§ Goal of the exercise
Give the number of lines below that contain the word "VRAW", and nothing else.

----- Input data -----

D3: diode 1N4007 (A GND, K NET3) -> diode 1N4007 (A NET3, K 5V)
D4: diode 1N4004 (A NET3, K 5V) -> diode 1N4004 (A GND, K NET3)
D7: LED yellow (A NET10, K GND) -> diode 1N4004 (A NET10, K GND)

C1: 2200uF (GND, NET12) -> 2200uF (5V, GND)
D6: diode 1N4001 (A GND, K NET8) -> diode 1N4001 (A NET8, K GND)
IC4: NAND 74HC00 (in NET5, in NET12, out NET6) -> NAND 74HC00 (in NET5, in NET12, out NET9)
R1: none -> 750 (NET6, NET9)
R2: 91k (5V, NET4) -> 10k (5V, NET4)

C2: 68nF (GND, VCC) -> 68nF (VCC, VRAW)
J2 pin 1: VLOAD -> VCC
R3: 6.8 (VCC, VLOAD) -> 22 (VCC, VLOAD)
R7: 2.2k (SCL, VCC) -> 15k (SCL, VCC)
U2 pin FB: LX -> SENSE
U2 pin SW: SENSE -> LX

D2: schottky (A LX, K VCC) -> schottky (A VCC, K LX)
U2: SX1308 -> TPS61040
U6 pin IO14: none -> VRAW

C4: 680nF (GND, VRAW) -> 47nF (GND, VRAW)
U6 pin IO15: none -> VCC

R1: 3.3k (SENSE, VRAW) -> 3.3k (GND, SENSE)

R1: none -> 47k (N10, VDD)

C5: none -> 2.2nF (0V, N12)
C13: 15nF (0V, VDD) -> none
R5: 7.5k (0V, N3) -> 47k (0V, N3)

-----

§ Task result
4